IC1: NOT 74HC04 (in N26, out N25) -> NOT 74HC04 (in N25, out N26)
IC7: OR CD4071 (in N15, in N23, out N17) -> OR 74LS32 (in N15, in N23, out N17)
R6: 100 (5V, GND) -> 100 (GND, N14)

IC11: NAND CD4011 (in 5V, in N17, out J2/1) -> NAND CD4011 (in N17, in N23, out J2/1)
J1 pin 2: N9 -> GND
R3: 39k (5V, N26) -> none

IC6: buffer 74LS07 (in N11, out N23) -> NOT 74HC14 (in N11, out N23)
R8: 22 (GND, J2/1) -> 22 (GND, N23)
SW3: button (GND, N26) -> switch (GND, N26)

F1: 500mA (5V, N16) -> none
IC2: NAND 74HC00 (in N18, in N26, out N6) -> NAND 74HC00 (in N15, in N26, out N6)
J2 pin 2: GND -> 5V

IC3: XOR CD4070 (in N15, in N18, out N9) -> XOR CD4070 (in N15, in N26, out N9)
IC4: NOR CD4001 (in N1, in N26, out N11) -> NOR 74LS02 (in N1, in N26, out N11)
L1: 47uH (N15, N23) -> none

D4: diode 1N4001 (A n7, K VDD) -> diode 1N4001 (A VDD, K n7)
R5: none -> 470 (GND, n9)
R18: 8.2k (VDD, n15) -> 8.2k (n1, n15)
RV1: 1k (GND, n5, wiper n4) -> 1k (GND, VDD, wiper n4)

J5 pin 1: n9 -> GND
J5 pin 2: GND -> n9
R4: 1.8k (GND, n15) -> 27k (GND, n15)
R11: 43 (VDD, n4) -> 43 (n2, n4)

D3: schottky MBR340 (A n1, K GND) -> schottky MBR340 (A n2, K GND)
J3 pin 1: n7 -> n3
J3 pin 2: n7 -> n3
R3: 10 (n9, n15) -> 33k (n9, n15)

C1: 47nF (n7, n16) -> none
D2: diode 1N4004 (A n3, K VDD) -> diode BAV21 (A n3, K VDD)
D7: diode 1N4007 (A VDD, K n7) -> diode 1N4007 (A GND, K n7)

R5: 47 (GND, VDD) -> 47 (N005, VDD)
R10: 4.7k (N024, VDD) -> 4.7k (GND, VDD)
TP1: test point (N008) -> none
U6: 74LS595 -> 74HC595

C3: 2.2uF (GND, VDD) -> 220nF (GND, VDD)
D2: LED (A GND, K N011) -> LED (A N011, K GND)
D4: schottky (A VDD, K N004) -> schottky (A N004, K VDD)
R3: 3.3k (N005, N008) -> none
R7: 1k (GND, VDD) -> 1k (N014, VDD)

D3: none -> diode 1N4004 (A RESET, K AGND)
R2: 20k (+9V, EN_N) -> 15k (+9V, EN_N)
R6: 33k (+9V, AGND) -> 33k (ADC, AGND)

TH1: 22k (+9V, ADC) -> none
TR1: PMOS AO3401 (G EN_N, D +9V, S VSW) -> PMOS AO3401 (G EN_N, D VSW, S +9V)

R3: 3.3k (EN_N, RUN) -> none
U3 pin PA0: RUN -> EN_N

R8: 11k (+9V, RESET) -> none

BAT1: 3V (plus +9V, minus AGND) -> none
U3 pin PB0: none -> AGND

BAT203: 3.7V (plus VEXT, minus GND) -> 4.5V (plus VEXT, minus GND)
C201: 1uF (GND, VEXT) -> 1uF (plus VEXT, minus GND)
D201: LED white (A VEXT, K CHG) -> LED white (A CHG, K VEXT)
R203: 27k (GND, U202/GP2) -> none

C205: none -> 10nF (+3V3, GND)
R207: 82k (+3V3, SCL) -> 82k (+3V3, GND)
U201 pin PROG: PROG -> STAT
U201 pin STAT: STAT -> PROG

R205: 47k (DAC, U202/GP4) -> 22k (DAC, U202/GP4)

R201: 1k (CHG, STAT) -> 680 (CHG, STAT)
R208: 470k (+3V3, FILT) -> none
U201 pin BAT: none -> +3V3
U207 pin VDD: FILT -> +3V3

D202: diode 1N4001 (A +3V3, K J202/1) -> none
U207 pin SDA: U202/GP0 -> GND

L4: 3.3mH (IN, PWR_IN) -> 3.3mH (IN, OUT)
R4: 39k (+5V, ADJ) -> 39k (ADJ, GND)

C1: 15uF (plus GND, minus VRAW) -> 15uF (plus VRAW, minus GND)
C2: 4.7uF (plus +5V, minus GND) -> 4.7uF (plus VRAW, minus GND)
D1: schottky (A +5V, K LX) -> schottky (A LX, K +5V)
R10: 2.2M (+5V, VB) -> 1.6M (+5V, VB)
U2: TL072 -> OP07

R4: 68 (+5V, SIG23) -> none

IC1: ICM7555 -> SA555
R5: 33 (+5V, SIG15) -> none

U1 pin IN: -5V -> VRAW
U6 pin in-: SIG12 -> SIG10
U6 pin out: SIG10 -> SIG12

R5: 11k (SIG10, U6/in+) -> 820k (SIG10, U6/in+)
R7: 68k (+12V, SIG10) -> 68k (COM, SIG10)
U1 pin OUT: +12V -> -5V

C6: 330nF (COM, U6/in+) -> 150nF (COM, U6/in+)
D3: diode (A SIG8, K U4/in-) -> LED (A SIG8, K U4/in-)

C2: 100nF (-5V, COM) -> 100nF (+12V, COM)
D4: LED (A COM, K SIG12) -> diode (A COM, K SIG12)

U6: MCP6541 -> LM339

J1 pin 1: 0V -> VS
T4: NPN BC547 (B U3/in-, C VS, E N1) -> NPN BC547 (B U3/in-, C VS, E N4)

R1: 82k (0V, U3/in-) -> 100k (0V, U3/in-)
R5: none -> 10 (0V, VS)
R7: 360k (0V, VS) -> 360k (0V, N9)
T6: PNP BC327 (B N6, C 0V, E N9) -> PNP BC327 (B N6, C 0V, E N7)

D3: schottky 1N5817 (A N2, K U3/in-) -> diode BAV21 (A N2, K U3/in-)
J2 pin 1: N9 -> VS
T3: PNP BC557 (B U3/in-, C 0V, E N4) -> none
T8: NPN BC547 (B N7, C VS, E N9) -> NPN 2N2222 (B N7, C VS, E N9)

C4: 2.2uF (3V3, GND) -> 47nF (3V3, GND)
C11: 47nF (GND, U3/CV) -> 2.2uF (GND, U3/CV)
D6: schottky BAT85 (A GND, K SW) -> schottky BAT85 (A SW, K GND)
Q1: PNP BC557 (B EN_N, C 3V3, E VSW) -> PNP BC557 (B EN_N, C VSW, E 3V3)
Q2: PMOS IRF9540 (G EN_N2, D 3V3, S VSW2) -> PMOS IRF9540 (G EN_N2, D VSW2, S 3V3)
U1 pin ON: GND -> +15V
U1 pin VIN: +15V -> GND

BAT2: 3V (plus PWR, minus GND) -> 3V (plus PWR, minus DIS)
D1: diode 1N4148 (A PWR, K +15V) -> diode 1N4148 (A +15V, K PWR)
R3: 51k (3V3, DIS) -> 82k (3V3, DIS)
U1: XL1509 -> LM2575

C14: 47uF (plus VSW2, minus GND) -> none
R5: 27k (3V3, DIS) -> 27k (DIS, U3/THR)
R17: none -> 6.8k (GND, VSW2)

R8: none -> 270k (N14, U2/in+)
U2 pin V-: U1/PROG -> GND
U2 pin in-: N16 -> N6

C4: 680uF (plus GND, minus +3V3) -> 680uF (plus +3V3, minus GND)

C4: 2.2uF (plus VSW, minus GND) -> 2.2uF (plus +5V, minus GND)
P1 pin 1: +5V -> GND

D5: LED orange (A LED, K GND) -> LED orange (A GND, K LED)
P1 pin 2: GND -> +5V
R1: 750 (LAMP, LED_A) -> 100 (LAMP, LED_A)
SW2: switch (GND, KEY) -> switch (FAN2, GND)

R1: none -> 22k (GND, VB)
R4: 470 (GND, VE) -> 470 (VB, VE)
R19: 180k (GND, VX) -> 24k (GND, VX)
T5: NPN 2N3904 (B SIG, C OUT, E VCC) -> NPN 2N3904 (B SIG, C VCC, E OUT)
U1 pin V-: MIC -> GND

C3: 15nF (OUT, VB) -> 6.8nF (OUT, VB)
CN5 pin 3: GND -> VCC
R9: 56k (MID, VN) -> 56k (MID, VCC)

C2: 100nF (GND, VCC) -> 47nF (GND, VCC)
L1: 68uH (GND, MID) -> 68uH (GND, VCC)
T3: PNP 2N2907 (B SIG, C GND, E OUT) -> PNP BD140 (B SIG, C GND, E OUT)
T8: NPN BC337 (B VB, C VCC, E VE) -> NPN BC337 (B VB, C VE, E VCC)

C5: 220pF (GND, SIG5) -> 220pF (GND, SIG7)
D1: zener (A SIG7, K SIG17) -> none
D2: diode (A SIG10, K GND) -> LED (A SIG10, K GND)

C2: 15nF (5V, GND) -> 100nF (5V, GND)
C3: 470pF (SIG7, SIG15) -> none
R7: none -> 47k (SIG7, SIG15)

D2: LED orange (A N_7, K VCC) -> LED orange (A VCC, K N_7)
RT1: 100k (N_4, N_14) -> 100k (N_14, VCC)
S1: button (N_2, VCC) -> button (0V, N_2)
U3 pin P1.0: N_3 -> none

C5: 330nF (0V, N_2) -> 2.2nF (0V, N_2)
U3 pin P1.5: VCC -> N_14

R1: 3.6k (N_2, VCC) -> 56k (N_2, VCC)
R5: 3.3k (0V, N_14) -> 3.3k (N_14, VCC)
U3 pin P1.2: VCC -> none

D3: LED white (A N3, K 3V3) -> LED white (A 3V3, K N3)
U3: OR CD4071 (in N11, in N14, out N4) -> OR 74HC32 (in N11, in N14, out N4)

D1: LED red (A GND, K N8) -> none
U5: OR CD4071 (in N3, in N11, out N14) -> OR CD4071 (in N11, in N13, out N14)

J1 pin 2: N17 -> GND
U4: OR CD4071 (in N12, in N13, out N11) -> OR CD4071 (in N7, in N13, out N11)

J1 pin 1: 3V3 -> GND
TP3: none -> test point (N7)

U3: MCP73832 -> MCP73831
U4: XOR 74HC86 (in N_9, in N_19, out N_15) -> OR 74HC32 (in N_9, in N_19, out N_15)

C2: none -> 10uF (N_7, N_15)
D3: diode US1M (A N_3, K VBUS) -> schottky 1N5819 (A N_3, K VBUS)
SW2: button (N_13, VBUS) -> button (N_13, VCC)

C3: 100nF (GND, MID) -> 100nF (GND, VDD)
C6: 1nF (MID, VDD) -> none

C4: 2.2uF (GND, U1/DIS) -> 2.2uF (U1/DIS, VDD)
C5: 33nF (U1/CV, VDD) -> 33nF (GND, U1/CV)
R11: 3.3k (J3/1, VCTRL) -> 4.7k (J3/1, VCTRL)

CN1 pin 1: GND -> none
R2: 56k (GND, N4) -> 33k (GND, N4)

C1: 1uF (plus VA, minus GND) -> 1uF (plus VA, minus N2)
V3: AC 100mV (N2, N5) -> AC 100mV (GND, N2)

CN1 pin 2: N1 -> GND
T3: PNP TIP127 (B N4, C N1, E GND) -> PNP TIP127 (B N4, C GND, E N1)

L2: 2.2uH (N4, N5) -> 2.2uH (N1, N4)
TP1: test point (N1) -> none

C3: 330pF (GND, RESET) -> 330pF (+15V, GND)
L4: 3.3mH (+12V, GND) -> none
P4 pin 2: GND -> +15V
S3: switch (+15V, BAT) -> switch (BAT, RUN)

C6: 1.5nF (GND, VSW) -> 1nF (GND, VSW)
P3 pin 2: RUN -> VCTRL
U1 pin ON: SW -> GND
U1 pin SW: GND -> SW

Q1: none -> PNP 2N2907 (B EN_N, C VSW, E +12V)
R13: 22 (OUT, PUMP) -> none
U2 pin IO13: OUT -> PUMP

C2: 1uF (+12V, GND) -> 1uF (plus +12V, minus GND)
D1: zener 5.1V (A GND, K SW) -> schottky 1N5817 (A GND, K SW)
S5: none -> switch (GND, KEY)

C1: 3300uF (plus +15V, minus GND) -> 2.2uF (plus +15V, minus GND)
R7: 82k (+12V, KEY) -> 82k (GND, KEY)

** Problem statement **
In the listing above, locate the line with "D1: LED red (A GND, K N8) -> none" and the line with "C2: 1uF (+12V, GND)", then extract exactly those lines and every line between them, and nothing more.

** Response to the task **
D1: LED red (A GND, K N8) -> none
U5: OR CD4071 (in N3, in N11, out N14) -> OR CD4071 (in N11, in N13, out N14)

J1 pin 2: N17 -> GND
U4: OR CD4071 (in N12, in N13, out N11) -> OR CD4071 (in N7, in N13, out N11)

J1 pin 1: 3V3 -> GND
TP3: none -> test point (N7)

U3: MCP73832 -> MCP73831
U4: XOR 74HC86 (in N_9, in N_19, out N_15) -> OR 74HC32 (in N_9, in N_19, out N_15)

C2: none -> 10uF (N_7, N_15)
D3: diode US1M (A N_3, K VBUS) -> schottky 1N5819 (A N_3, K VBUS)
SW2: button (N_13, VBUS) -> button (N_13, VCC)

C3: 100nF (GND, MID) -> 100nF (GND, VDD)
C6: 1nF (MID, VDD) -> none

C4: 2.2uF (GND, U1/DIS) -> 2.2uF (U1/DIS, VDD)
C5: 33nF (U1/CV, VDD) -> 33nF (GND, U1/CV)
R11: 3.3k (J3/1, VCTRL) -> 4.7k (J3/1, VCTRL)

CN1 pin 1: GND -> none
R2: 56k (GND, N4) -> 33k (GND, N4)

C1: 1uF (plus VA, minus GND) -> 1uF (plus VA, minus N2)
V3: AC 100mV (N2, N5) -> AC 100mV (GND, N2)

CN1 pin 2: N1 -> GND
T3: PNP TIP127 (B N4, C N1, E GND) -> PNP TIP127 (B N4, C GND, E N1)

L2: 2.2uH (N4, N5) -> 2.2uH (N1, N4)
TP1: test point (N1) -> none

C3: 330pF (GND, RESET) -> 330pF (+15V, GND)
L4: 3.3mH (+12V, GND) -> none
P4 pin 2: GND -> +15V
S3: switch (+15V, BAT) -> switch (BAT, RUN)

C6: 1.5nF (GND, VSW) -> 1nF (GND, VSW)
P3 pin 2: RUN -> VCTRL
U1 pin ON: SW -> GND
U1 pin SW: GND -> SW

Q1: none -> PNP 2N2907 (B EN_N, C VSW, E +12V)
R13: 22 (OUT, PUMP) -> none
U2 pin IO13: OUT -> PUMP

C2: 1uF (+12V, GND) -> 1uF (plus +12V, minus GND)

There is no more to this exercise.